What is needed =
Since only part of the material is needed, please repeat exactly the line that includes "D204: schottky 1N5819 (A STG2, K GND) -> none" and every line after it, up to the last.

────────────────────

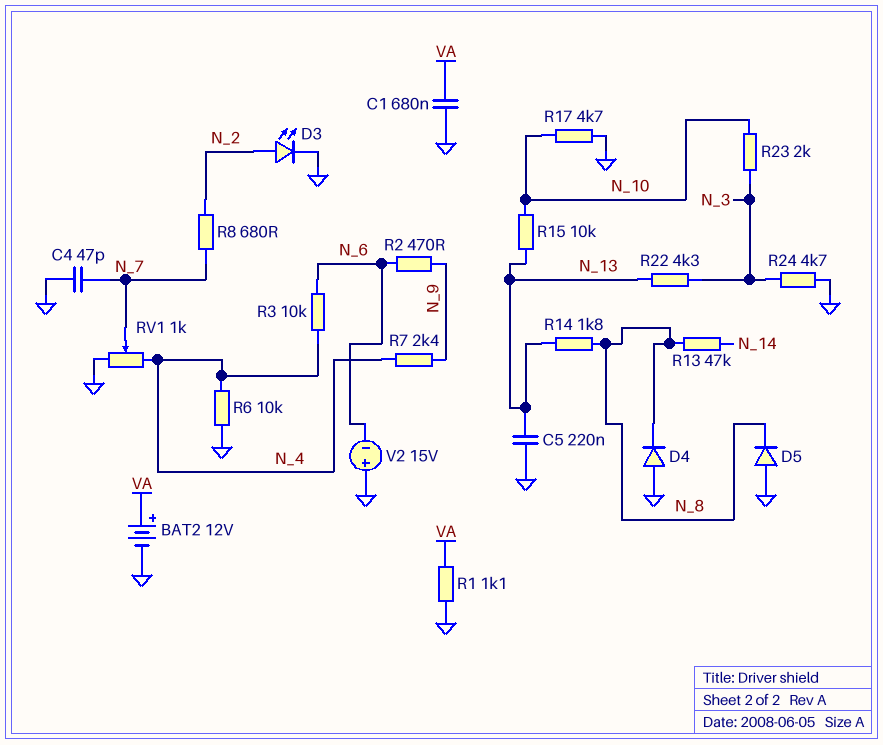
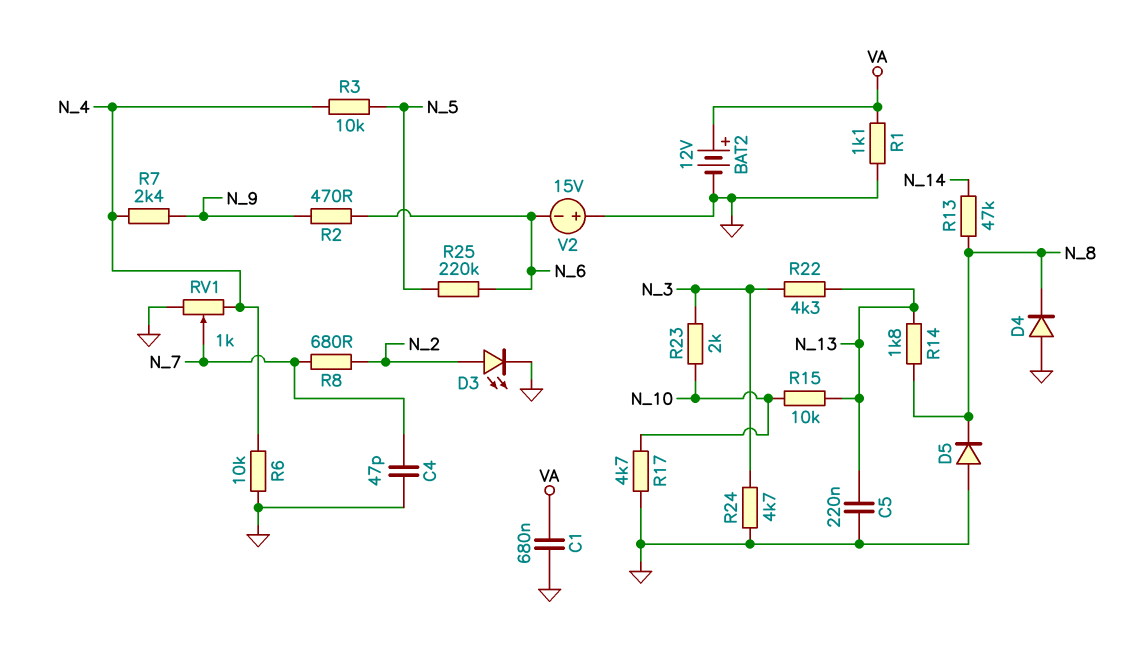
R3: 10k (N_4, N_6) -> 10k (N_4, N_5)
R25: none -> 220k (N_5, N_6)

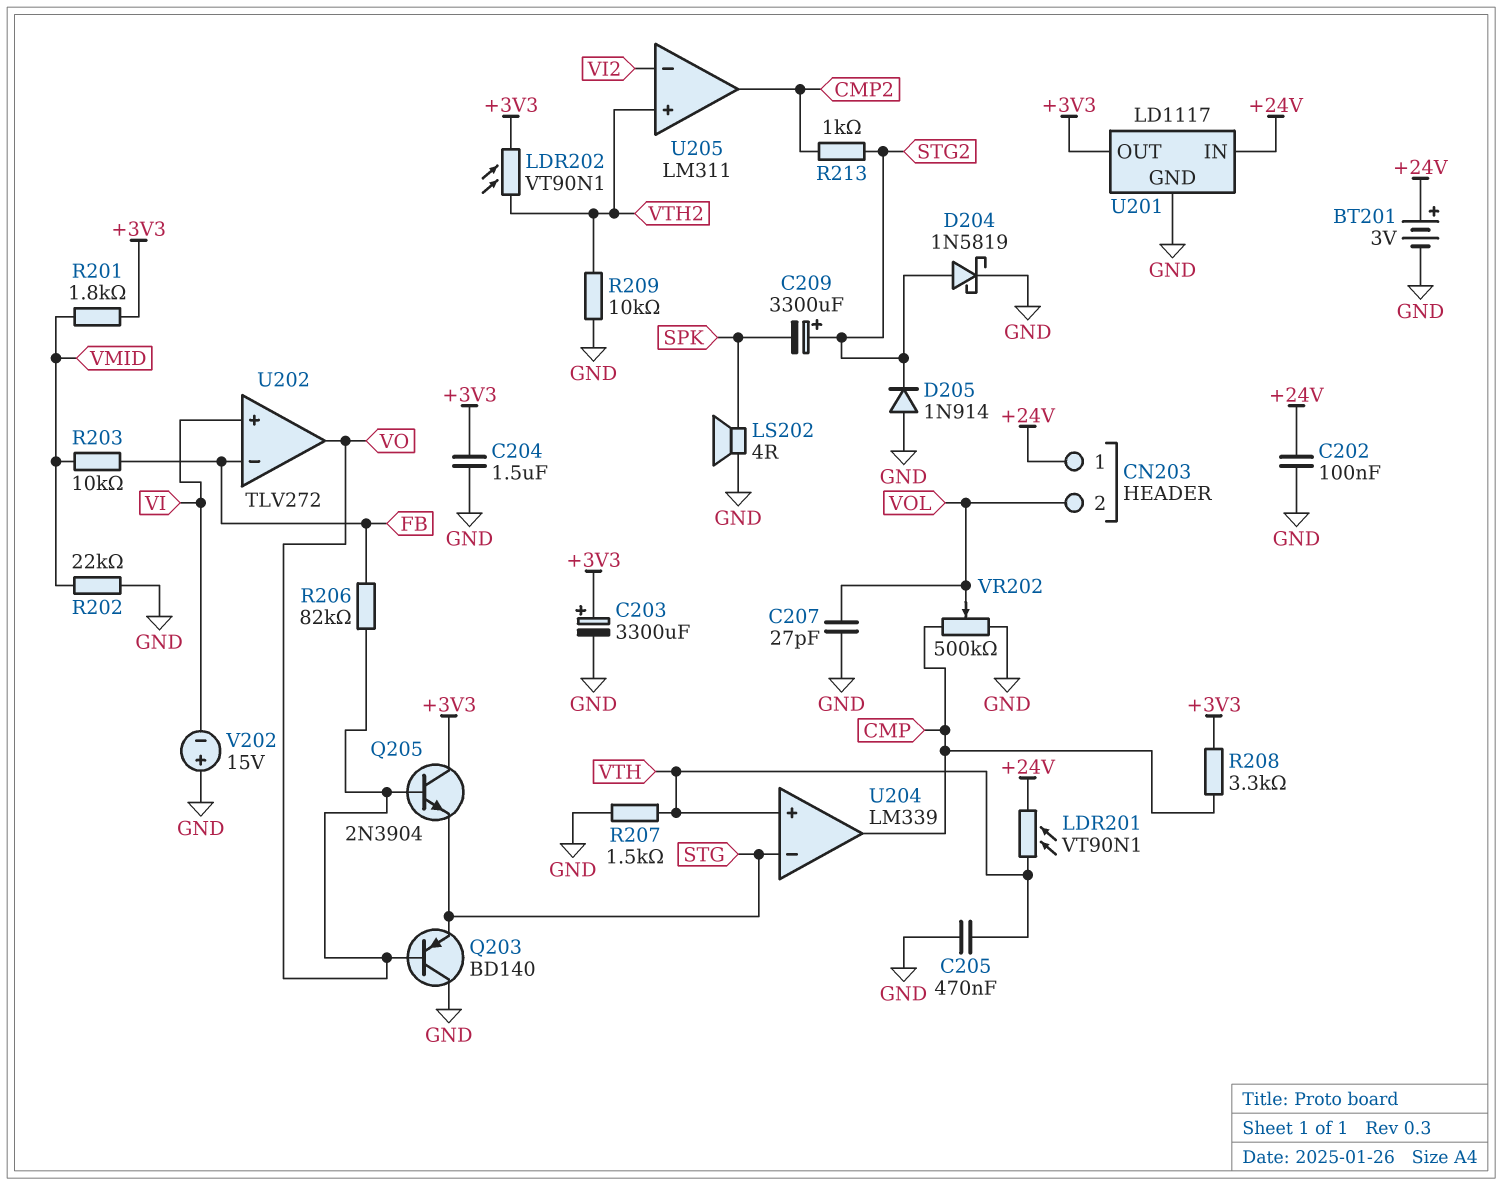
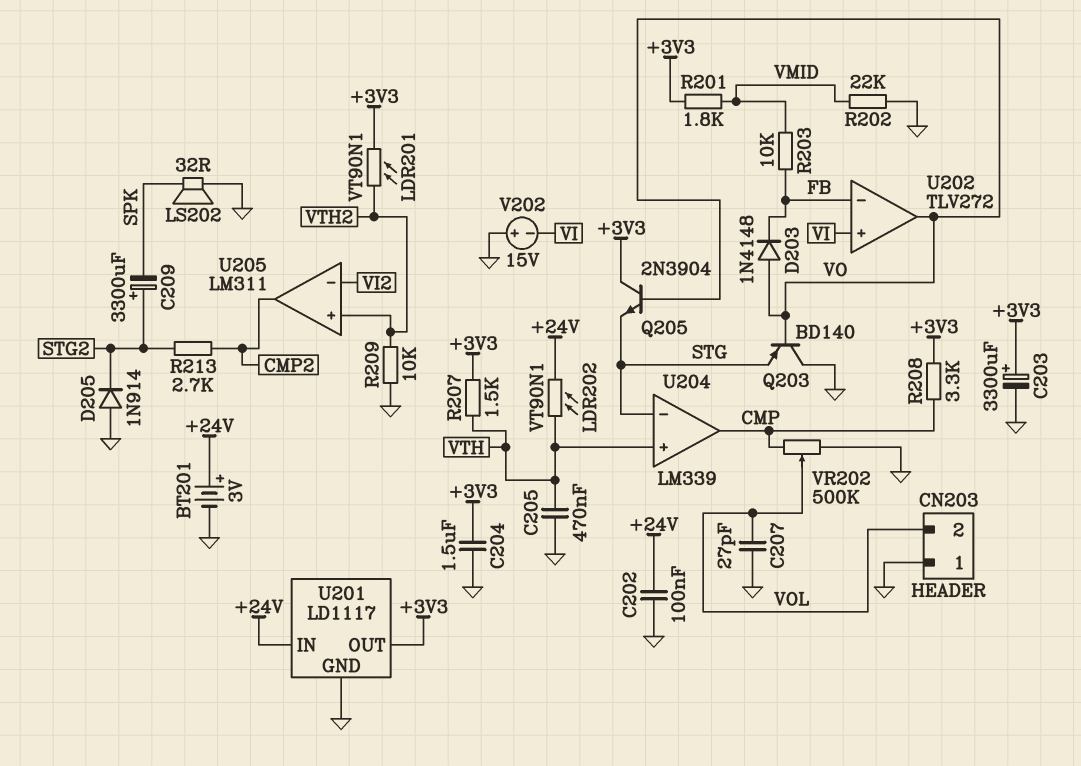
CN203 pin 1: +24V -> GND
D203: none -> diode 1N4148 (A VO, K FB)
D204: schottky 1N5819 (A STG2, K GND) -> none
LDR201: VT90N1 (+24V, VTH) -> VT90N1 (+3V3, VTH2)
LDR202: VT90N1 (+3V3, VTH2) -> VT90N1 (+24V, VTH)
LS202: speaker 4R (GND, SPK) -> speaker 32R (GND, SPK)
R206: 82k (FB, VO) -> none
R207: 1.5k (GND, VTH) -> 1.5k (+3V3, VTH)
R213: 1k (CMP2, STG2) -> 2.7k (CMP2, STG2)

────────────────────

Answer area =
D204: schottky 1N5819 (A STG2, K GND) -> none
LDR201: VT90N1 (+24V, VTH) -> VT90N1 (+3V3, VTH2)
LDR202: VT90N1 (+3V3, VTH2) -> VT90N1 (+24V, VTH)
LS202: speaker 4R (GND, SPK) -> speaker 32R (GND, SPK)
R206: 82k (FB, VO) -> none
R207: 1.5k (GND, VTH) -> 1.5k (+3V3, VTH)
R213: 1k (CMP2, STG2) -> 2.7k (CMP2, STG2)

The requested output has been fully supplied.